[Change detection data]
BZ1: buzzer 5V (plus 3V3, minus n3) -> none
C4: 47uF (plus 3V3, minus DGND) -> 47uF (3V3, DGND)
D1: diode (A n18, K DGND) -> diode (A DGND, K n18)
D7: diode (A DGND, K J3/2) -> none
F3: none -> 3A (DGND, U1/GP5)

* * *

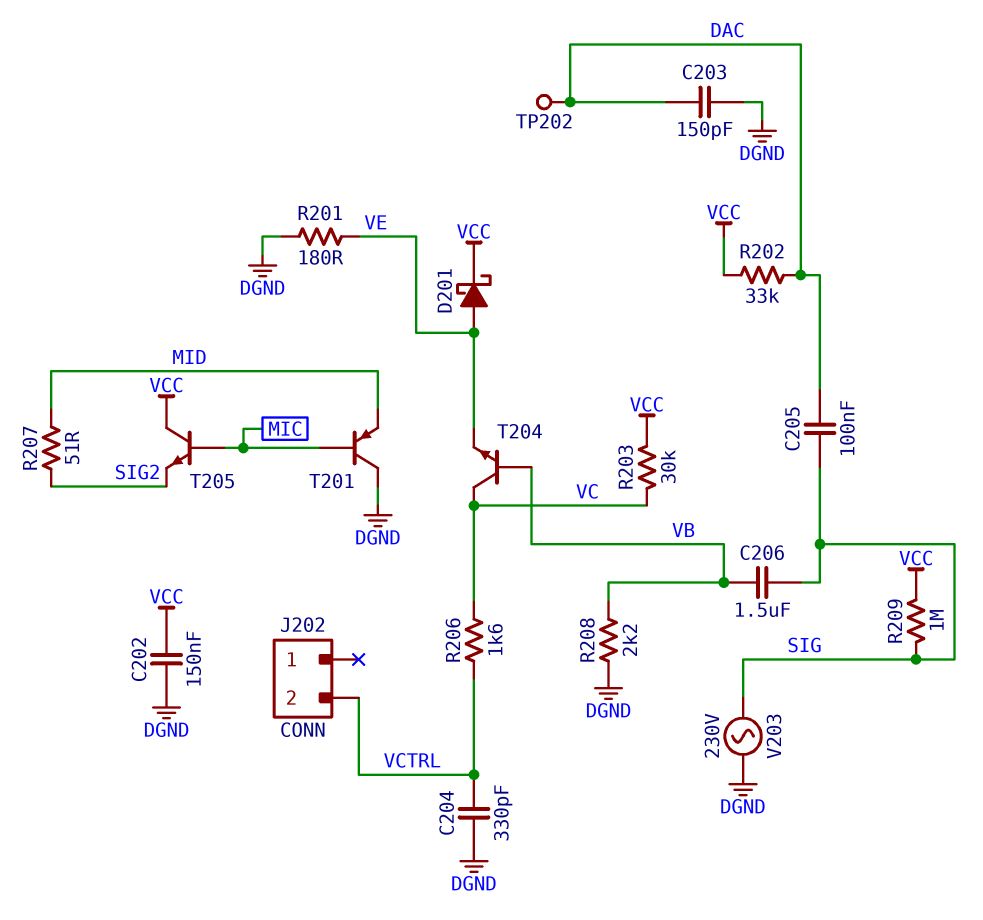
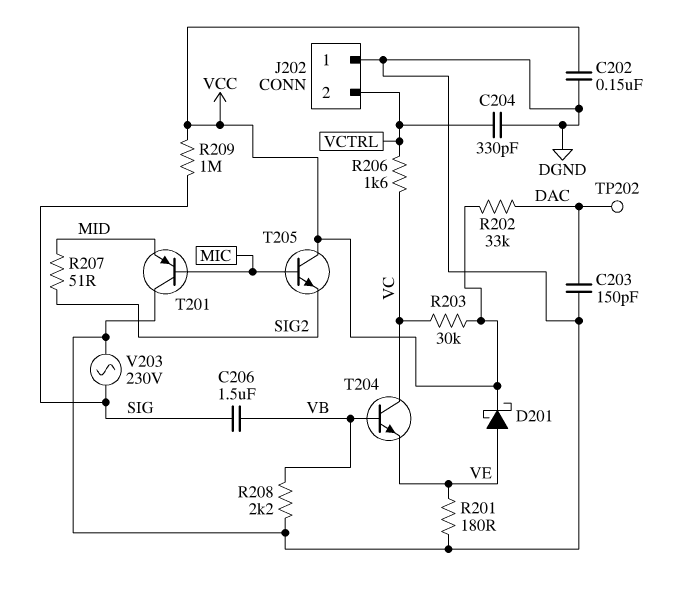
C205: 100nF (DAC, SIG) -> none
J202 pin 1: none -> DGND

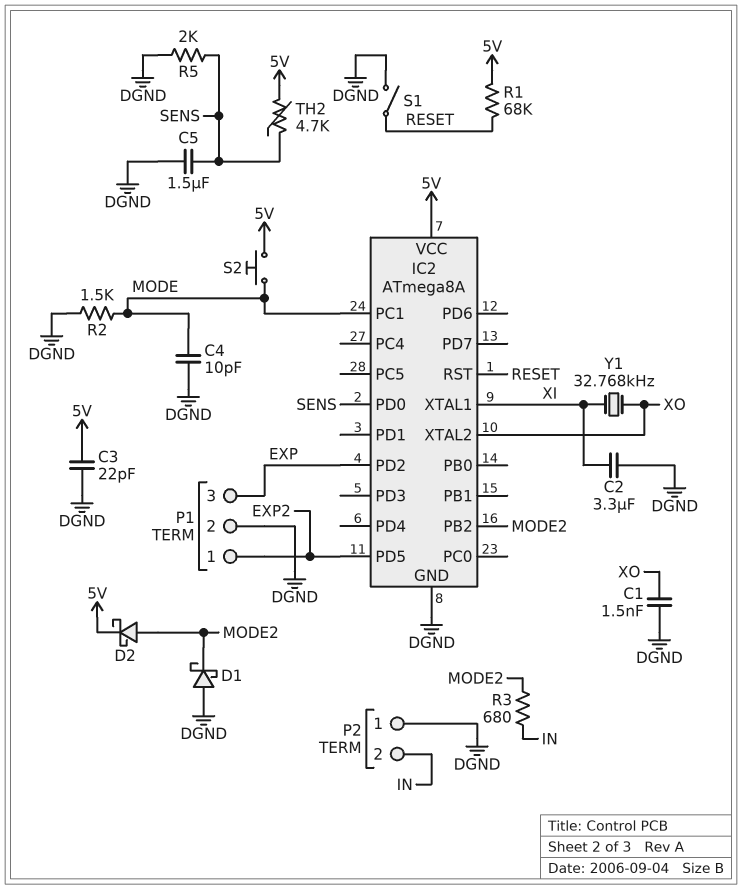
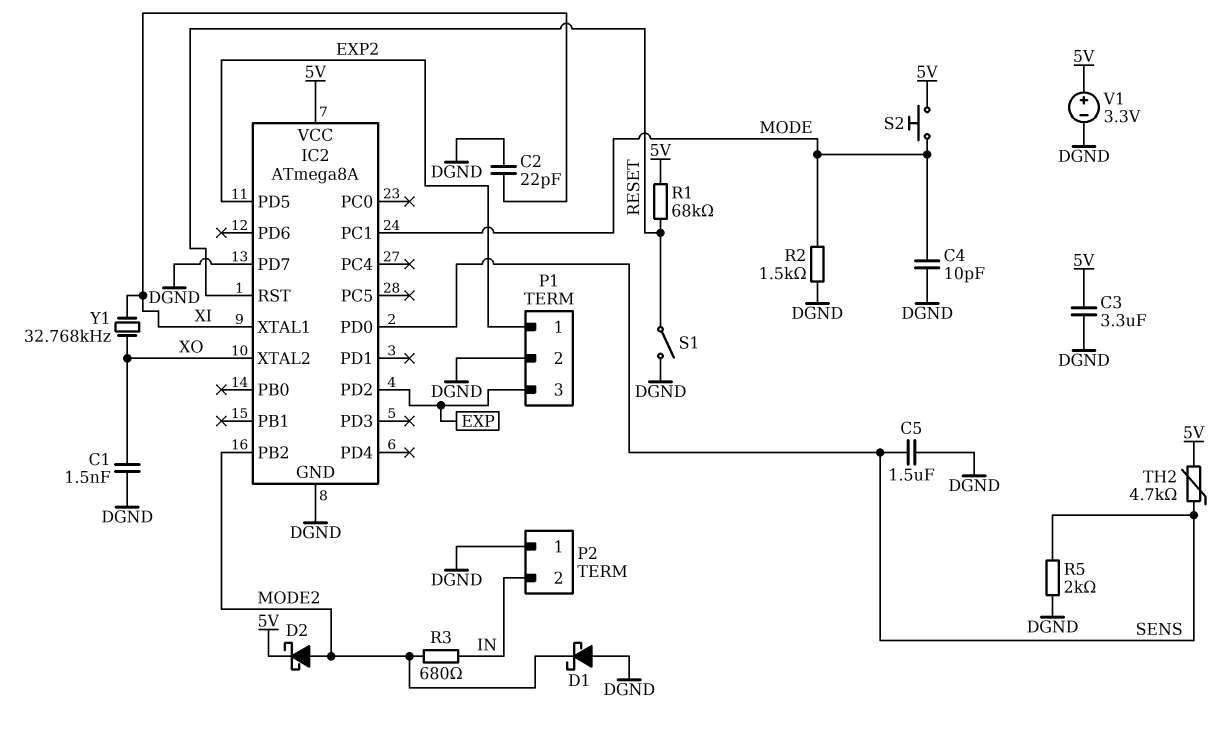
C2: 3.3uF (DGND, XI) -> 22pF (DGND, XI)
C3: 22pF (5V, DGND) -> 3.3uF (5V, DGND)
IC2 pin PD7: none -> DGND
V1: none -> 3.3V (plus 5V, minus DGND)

### Aim of the task:
The entries above hold the needed span. Transcribe exactly the lines from the one with "BZ1: buzzer 5V (plus 3V3, minus n3) -> none" to the one with "F3: none -> 3A (DGND, U1/GP5)", both included.

### Result of the exercise:
BZ1: buzzer 5V (plus 3V3, minus n3) -> none
C4: 47uF (plus 3V3, minus DGND) -> 47uF (3V3, DGND)
D1: diode (A n18, K DGND) -> diode (A DGND, K n18)
D7: diode (A DGND, K J3/2) -> none
F3: none -> 3A (DGND, U1/GP5)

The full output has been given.